Instructions for the task ▸
Starting with the opening line of the entries below, transcribe each line exactly up to and including the one that has "(190, 233) = (165, 379): blue"; pictures are not copied.
★ ★ ★ ★
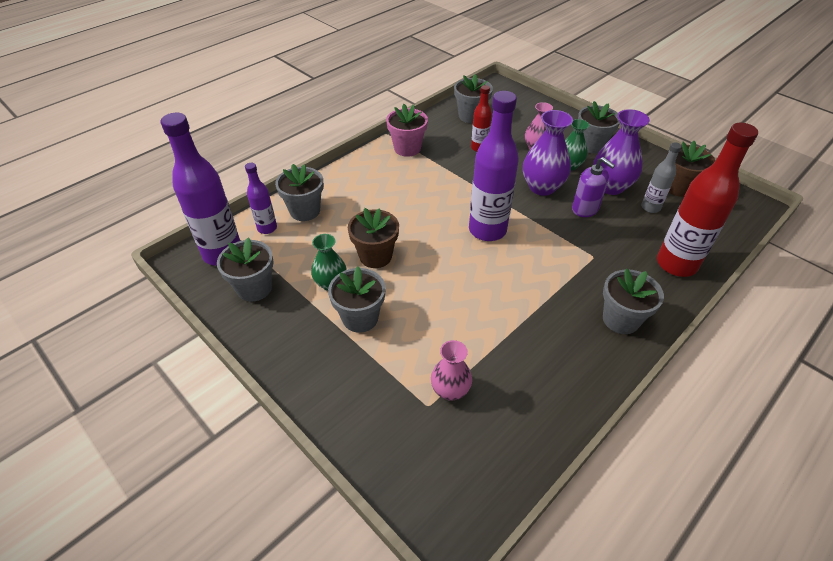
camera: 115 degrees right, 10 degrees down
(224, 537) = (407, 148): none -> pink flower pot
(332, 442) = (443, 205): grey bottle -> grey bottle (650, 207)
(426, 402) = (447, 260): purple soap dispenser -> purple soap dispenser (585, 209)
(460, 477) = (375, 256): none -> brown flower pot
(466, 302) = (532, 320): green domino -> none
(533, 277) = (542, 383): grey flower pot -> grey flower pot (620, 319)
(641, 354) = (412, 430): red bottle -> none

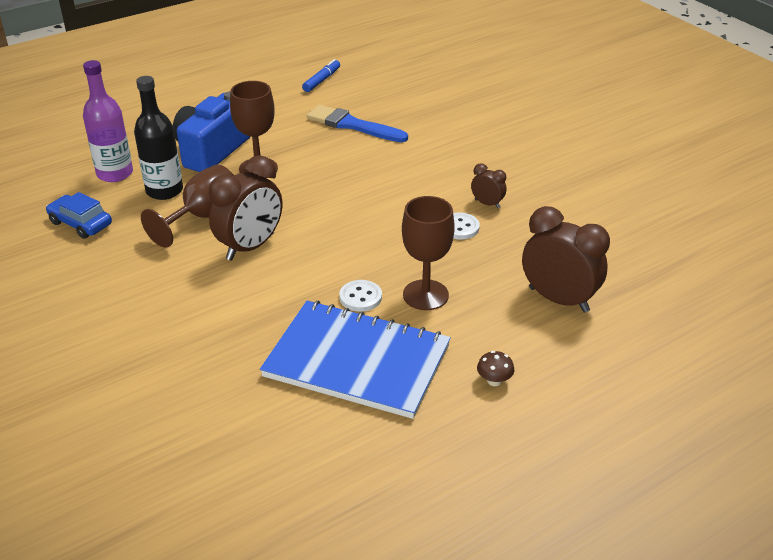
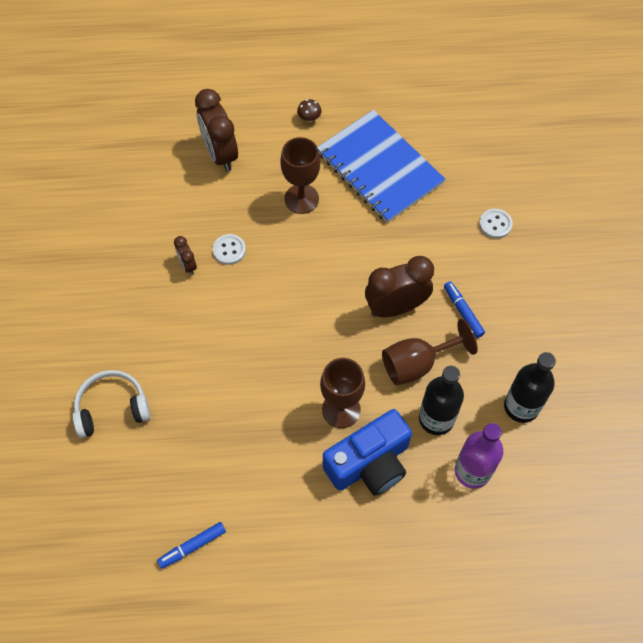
camera: 150 degrees left, 25 degrees up
(80, 223) = (521, 406): blue car -> black bottle
(173, 268) = (463, 312): none -> blue marker
(353, 125) = (217, 436): blue brush -> none
(360, 297) = (345, 218): white button -> white button (495, 224)
(452, 113) = (112, 407): none -> white headphones

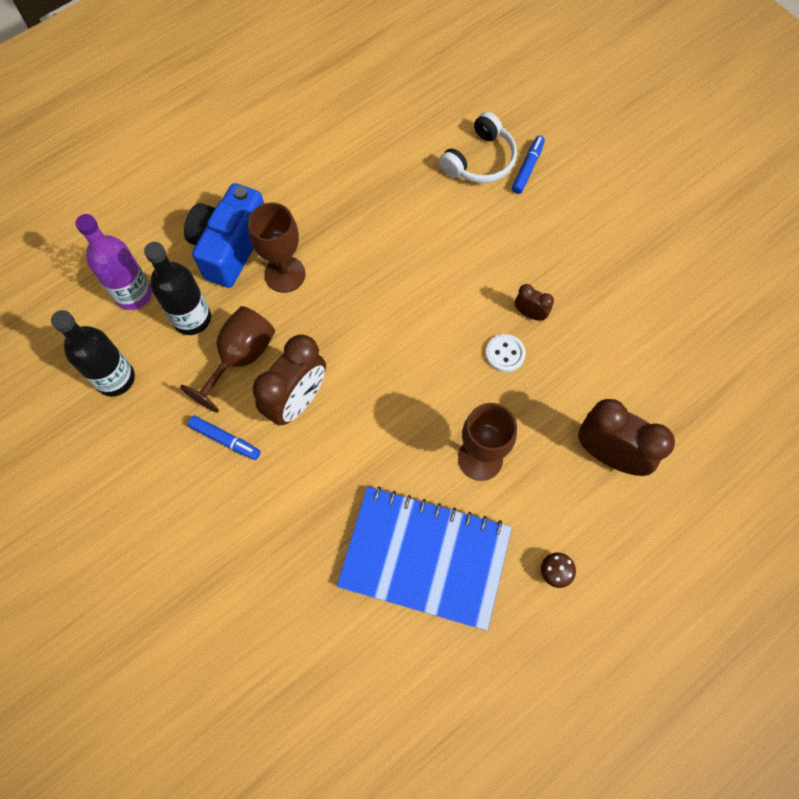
camera: 145 degrees right, 5 degrees up
(192, 546) = (330, 111): blue marker -> blue marker (527, 168)
(495, 224) = (247, 571): white button -> none

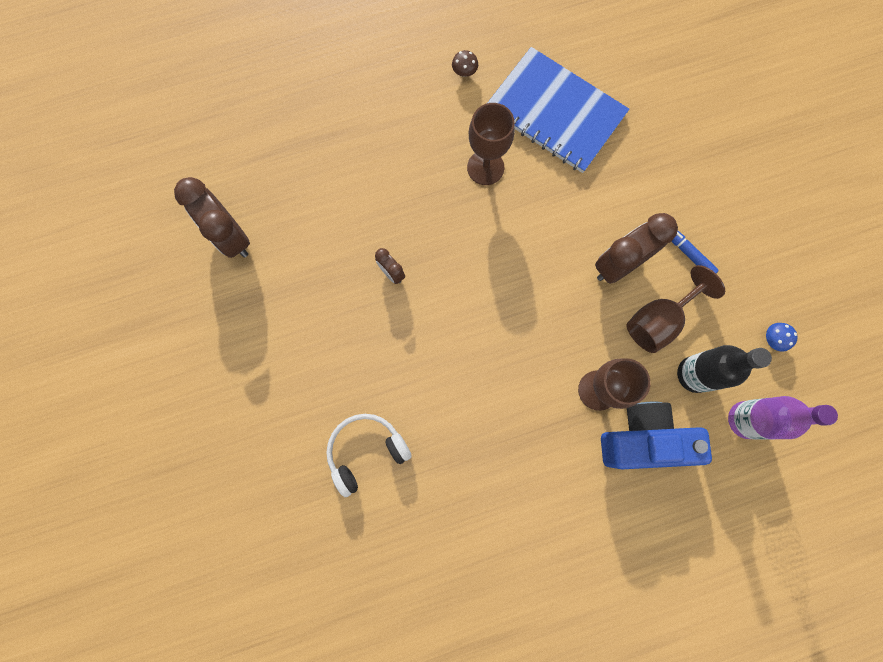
camera: 160 degrees left, 10 degrees up
(115, 378) = (772, 339): black bottle -> blue mushroom
(230, 247) = (643, 439): blue camera -> blue camera turned 135 degrees counterclockwise
(505, 354) = (429, 245): white button -> none
(527, 168) = (323, 424): blue marker -> none
(609, 454) = (384, 137): brown clock -> brown clock (231, 236)

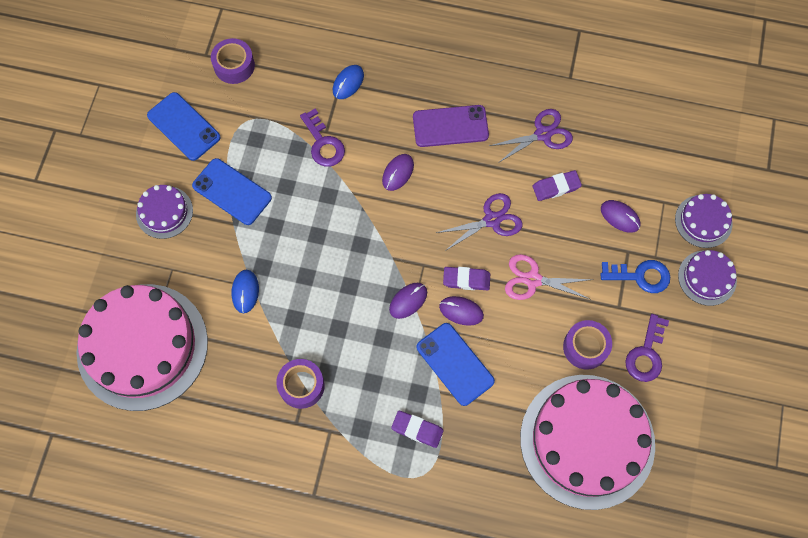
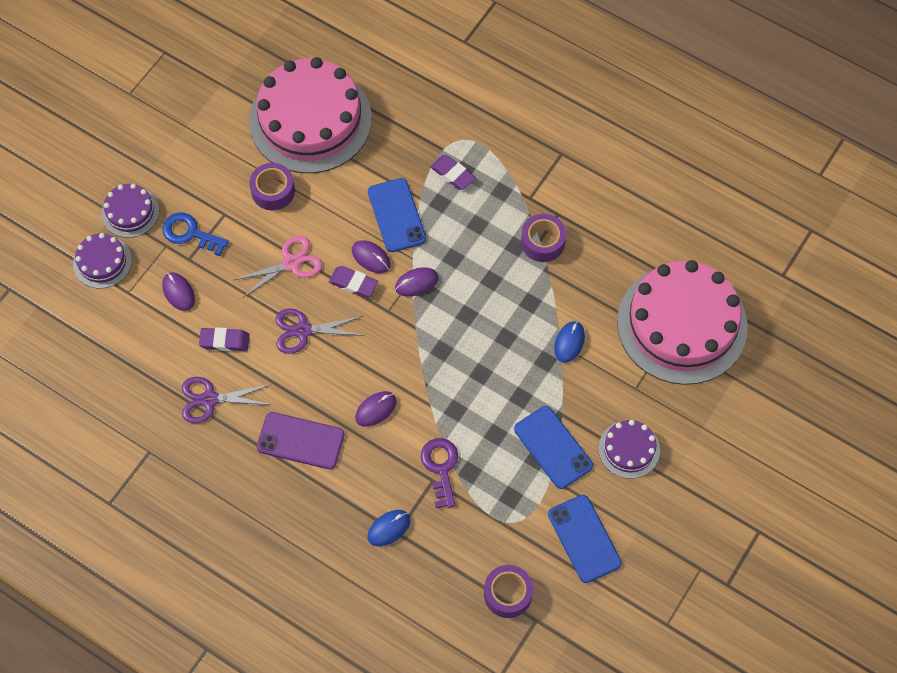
camera: 160 degrees left, 5 degrees down
(533, 279) = (291, 263): pink scissors -> pink scissors turned 60 degrees counterclockwise
(646, 354) = (222, 168): purple key -> none

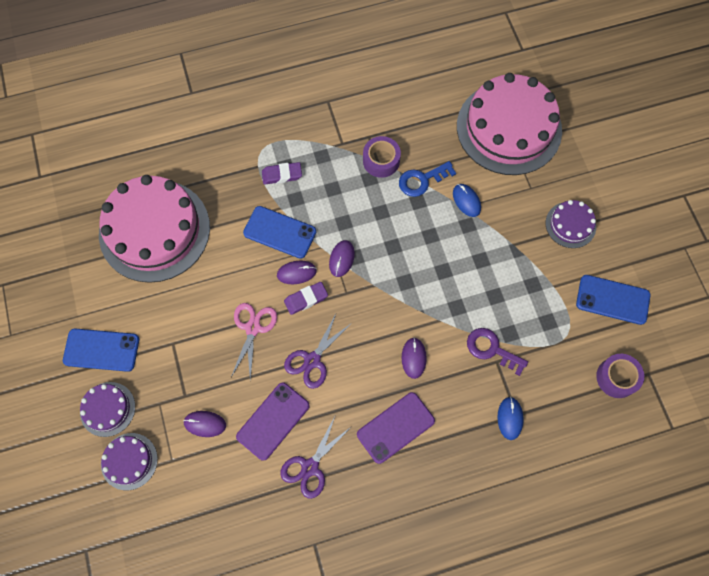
camera: 50 degrees left, 5 degrees up
(190, 233) = (165, 379): blue key -> blue key (422, 180)
(224, 341) = (273, 421): purple eraser -> purple phone
(273, 191) = (186, 297): purple tape -> none
(553, 447) = (533, 268): blue phone -> blue phone (101, 350)

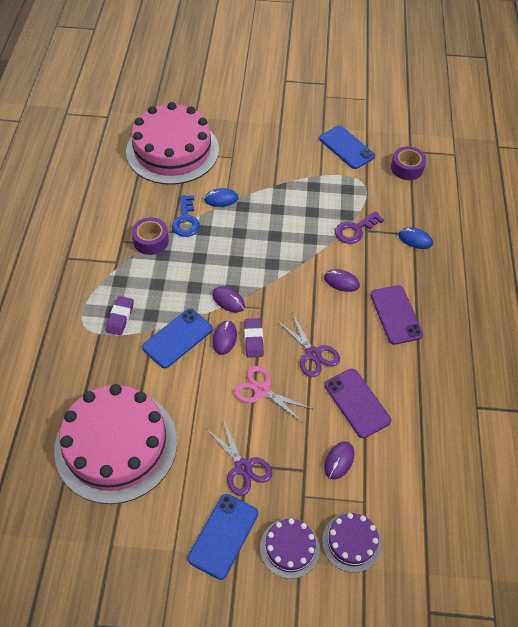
camera: 70 degrees left, 15 degrees down
(310, 467) = (408, 388): purple scissors -> purple scissors (242, 467)
(570, 225) = (275, 147): purple cake -> none
(612, 299) = (346, 147): blue phone -> blue phone turned 75 degrees counterclockwise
★ ★ ★ ★
Reply ▸
camera: 115 degrees right, 10 degrees down
(224, 537) = (407, 148): none -> pink flower pot
(332, 442) = (443, 205): grey bottle -> grey bottle (650, 207)
(426, 402) = (447, 260): purple soap dispenser -> purple soap dispenser (585, 209)
(460, 477) = (375, 256): none -> brown flower pot
(466, 302) = (532, 320): green domino -> none
(533, 277) = (542, 383): grey flower pot -> grey flower pot (620, 319)
(641, 354) = (412, 430): red bottle -> none

camera: 150 degrees left, 25 degrees up
(80, 223) = (521, 406): blue car -> black bottle
(173, 268) = (463, 312): none -> blue marker
(353, 125) = (217, 436): blue brush -> none
(360, 297) = (345, 218): white button -> white button (495, 224)
(452, 113) = (112, 407): none -> white headphones

camera: 145 degrees right, 5 degrees up
(192, 546) = (330, 111): blue marker -> blue marker (527, 168)
(495, 224) = (247, 571): white button -> none

camera: 160 degrees left, 10 degrees up
(115, 378) = (772, 339): black bottle -> blue mushroom
(230, 247) = (643, 439): blue camera -> blue camera turned 135 degrees counterclockwise
(505, 354) = (429, 245): white button -> none
(527, 168) = (323, 424): blue marker -> none
(609, 454) = (384, 137): brown clock -> brown clock (231, 236)

camera: 160 degrees left, 5 degrees down
(533, 279) = (291, 263): pink scissors -> pink scissors turned 60 degrees counterclockwise
(646, 354) = (222, 168): purple key -> none

camera: 50 degrees left, 5 degrees up
(190, 233) = (165, 379): blue key -> blue key (422, 180)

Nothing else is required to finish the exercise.